Coordinate-based object records:
..............................

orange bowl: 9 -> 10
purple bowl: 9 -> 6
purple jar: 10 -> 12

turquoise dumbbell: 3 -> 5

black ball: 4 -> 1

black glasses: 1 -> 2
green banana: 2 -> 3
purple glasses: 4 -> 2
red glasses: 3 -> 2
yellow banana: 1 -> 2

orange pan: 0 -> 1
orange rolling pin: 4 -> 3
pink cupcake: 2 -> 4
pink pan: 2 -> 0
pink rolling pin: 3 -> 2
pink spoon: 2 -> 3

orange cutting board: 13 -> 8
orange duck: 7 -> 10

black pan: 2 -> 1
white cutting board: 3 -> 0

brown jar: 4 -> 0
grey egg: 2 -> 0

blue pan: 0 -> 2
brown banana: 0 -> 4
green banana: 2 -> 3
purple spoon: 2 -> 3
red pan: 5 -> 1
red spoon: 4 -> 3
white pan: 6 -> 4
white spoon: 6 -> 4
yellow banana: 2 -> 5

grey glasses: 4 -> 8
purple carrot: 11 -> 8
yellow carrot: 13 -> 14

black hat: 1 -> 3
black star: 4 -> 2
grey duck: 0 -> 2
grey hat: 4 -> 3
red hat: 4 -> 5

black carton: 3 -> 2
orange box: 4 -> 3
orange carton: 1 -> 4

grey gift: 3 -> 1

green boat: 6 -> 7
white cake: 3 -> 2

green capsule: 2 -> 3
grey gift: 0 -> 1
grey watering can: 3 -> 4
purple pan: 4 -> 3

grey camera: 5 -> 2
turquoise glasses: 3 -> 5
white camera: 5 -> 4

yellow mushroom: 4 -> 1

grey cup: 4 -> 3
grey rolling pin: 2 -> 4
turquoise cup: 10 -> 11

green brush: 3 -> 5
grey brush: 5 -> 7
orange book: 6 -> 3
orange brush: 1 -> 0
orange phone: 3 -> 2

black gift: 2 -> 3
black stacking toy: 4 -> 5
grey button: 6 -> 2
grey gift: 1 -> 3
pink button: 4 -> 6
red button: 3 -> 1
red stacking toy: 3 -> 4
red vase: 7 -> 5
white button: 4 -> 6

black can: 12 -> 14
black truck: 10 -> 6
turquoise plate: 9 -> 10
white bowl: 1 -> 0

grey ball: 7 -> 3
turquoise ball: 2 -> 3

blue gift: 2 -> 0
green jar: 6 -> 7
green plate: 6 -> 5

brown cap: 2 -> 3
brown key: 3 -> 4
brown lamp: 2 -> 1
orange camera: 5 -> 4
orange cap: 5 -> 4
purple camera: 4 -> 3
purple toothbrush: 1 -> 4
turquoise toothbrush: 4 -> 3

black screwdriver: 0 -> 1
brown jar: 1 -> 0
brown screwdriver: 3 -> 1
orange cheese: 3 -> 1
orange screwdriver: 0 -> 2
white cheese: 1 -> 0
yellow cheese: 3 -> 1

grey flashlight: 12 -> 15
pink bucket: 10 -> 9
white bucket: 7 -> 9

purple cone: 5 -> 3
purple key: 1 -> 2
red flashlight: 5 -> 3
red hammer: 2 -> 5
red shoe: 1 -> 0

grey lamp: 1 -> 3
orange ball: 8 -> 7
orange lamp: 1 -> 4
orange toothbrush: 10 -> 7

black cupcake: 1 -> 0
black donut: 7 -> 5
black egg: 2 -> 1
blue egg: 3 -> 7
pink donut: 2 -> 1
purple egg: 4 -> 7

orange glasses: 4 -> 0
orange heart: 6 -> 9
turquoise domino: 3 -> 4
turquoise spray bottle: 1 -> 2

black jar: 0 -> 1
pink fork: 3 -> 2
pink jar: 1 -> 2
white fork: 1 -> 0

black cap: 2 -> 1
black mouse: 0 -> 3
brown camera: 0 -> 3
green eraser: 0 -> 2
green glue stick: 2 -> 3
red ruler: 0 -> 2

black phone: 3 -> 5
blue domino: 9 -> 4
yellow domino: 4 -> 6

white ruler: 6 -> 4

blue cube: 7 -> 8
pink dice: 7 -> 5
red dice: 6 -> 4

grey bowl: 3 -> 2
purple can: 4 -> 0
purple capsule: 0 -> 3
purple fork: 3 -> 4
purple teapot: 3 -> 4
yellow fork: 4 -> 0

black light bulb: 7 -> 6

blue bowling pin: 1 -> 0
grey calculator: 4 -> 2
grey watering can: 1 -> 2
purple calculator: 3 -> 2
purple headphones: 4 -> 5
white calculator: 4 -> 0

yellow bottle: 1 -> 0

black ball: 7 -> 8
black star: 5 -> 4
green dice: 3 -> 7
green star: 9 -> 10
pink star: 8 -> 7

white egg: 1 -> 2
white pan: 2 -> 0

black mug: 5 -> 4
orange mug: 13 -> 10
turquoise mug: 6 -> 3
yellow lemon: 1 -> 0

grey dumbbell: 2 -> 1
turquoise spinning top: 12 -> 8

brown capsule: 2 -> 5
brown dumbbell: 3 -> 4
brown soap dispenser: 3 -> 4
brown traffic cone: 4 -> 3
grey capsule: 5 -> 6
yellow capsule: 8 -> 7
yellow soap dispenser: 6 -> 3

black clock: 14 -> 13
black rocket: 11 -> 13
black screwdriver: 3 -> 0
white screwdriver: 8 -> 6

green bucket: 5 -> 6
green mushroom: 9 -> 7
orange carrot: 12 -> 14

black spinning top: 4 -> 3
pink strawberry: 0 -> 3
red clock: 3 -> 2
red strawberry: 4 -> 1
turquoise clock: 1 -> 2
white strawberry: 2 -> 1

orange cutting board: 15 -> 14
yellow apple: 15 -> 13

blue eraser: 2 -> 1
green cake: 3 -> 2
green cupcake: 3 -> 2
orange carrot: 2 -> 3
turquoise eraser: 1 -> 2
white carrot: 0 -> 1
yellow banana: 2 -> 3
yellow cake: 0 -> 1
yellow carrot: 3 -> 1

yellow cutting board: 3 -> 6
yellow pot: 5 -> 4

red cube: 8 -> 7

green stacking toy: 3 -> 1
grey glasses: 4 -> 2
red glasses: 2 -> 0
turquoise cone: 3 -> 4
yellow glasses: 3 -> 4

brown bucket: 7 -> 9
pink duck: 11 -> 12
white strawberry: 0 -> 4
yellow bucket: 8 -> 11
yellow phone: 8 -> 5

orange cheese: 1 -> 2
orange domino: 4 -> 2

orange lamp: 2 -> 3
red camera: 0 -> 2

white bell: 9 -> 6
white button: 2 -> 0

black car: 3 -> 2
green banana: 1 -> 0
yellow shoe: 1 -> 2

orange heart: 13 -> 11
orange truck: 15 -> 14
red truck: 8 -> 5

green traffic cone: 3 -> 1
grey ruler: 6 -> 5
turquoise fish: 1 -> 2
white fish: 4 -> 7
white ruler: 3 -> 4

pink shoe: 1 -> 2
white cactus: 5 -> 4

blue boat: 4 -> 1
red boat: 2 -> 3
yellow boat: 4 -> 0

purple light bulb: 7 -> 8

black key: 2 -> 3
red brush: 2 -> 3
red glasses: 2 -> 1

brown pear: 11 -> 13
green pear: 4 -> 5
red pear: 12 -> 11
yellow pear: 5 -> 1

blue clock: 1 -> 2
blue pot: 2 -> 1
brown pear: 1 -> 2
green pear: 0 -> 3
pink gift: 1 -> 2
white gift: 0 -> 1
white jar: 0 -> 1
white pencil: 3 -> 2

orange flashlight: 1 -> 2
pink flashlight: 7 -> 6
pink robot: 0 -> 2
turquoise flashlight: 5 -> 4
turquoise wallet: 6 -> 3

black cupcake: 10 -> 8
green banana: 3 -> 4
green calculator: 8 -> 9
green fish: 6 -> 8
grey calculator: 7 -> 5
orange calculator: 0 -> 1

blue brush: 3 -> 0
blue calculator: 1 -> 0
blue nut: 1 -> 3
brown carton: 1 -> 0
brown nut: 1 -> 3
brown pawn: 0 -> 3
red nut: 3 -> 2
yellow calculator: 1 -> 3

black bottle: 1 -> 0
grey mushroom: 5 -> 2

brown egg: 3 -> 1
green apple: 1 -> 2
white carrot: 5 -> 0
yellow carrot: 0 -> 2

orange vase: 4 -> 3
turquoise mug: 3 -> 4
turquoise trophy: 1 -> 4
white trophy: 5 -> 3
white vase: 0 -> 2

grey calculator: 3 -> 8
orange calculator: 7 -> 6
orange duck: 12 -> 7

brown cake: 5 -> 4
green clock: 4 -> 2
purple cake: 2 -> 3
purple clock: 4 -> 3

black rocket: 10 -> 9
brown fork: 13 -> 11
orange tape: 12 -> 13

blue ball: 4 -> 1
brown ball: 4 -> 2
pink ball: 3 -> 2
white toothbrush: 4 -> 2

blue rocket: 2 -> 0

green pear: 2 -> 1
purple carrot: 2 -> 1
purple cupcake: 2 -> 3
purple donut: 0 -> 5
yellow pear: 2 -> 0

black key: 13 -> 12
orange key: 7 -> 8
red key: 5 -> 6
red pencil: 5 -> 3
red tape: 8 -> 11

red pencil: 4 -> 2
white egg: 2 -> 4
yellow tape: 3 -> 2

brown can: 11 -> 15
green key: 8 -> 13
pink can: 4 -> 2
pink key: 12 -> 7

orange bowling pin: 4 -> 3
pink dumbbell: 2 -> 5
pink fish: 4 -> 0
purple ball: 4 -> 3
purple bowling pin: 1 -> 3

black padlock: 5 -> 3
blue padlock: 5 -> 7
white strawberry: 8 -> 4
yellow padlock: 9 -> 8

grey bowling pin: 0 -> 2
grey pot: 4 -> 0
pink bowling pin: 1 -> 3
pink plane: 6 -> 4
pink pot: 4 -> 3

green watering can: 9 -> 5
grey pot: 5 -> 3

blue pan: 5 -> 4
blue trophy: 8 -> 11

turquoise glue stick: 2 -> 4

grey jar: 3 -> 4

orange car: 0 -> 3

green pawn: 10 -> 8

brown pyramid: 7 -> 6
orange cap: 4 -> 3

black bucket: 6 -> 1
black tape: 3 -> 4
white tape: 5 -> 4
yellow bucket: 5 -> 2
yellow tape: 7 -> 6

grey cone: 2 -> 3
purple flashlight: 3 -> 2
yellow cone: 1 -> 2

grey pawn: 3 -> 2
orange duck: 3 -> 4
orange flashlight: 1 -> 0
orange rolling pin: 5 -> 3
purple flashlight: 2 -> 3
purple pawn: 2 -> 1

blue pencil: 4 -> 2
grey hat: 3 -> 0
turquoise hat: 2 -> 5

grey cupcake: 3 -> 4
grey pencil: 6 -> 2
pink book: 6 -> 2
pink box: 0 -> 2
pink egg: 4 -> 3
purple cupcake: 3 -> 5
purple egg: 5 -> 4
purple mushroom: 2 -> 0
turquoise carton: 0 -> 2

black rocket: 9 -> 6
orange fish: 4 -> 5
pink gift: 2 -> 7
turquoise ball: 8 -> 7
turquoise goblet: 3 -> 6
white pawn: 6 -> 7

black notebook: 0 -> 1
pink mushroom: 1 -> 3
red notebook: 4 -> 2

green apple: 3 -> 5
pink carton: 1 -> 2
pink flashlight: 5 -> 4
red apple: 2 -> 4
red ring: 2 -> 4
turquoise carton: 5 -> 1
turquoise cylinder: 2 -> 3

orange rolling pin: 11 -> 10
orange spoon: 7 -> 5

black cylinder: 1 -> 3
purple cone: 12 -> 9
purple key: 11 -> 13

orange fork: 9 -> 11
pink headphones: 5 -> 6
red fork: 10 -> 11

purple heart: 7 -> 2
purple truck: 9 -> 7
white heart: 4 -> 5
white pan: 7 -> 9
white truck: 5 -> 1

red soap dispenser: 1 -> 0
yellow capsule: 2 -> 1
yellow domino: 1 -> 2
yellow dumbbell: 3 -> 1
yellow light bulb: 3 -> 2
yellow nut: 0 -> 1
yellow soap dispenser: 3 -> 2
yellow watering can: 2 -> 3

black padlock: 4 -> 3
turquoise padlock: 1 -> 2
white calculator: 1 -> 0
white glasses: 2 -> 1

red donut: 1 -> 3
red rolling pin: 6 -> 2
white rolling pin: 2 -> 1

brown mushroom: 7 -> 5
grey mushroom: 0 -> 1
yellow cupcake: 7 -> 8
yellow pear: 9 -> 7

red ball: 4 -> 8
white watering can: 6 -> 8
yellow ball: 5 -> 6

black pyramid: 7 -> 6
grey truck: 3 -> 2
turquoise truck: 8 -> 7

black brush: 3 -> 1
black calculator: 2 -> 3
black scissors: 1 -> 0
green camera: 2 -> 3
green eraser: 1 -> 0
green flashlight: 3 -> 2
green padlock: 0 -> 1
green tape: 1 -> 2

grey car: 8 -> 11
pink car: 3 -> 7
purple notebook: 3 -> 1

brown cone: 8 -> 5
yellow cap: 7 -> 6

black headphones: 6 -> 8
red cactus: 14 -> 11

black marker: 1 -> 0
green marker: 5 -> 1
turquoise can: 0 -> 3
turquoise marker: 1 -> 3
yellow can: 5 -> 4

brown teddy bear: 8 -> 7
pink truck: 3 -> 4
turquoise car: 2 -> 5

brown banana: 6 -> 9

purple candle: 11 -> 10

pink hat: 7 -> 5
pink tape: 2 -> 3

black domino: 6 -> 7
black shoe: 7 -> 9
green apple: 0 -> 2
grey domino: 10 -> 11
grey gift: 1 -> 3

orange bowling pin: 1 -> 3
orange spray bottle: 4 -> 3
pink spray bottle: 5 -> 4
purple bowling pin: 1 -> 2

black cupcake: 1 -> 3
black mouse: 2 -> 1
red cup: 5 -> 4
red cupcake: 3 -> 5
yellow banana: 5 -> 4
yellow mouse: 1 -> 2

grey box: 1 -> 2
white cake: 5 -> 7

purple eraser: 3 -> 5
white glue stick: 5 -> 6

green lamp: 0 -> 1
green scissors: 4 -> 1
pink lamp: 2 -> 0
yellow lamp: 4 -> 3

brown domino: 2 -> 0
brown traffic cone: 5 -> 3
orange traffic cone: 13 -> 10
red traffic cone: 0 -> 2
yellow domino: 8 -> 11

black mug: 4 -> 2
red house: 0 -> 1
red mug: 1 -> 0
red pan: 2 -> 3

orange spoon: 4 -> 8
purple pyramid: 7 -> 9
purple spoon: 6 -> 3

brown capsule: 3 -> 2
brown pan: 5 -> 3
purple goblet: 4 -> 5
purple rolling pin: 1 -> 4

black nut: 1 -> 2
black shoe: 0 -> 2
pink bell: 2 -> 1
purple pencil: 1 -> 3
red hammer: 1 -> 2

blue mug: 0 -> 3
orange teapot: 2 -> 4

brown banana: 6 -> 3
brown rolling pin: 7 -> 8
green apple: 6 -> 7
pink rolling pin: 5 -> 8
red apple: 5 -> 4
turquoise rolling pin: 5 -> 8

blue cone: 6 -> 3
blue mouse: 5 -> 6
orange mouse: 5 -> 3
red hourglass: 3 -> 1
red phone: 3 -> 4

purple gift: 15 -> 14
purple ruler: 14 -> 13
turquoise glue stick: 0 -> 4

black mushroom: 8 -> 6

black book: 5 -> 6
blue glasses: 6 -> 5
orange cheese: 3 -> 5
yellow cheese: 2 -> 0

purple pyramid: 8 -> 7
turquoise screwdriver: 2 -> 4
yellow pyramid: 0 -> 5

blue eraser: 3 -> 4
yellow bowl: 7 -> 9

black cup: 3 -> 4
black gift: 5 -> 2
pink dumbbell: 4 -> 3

..............................

PROBLEM DETAILS
Return, word for word, the lines of the data above from the line with "purple headphones: 4 -> 5" through the line with "green stacking toy: 3 -> 1", inclusive.

ANSWER TO THIS TASK
purple headphones: 4 -> 5
white calculator: 4 -> 0

yellow bottle: 1 -> 0

black ball: 7 -> 8
black star: 5 -> 4
green dice: 3 -> 7
green star: 9 -> 10
pink star: 8 -> 7

white egg: 1 -> 2
white pan: 2 -> 0

black mug: 5 -> 4
orange mug: 13 -> 10
turquoise mug: 6 -> 3
yellow lemon: 1 -> 0

grey dumbbell: 2 -> 1
turquoise spinning top: 12 -> 8

brown capsule: 2 -> 5
brown dumbbell: 3 -> 4
brown soap dispenser: 3 -> 4
brown traffic cone: 4 -> 3
grey capsule: 5 -> 6
yellow capsule: 8 -> 7
yellow soap dispenser: 6 -> 3

black clock: 14 -> 13
black rocket: 11 -> 13
black screwdriver: 3 -> 0
white screwdriver: 8 -> 6

green bucket: 5 -> 6
green mushroom: 9 -> 7
orange carrot: 12 -> 14

black spinning top: 4 -> 3
pink strawberry: 0 -> 3
red clock: 3 -> 2
red strawberry: 4 -> 1
turquoise clock: 1 -> 2
white strawberry: 2 -> 1

orange cutting board: 15 -> 14
yellow apple: 15 -> 13

blue eraser: 2 -> 1
green cake: 3 -> 2
green cupcake: 3 -> 2
orange carrot: 2 -> 3
turquoise eraser: 1 -> 2
white carrot: 0 -> 1
yellow banana: 2 -> 3
yellow cake: 0 -> 1
yellow carrot: 3 -> 1

yellow cutting board: 3 -> 6
yellow pot: 5 -> 4

red cube: 8 -> 7

green stacking toy: 3 -> 1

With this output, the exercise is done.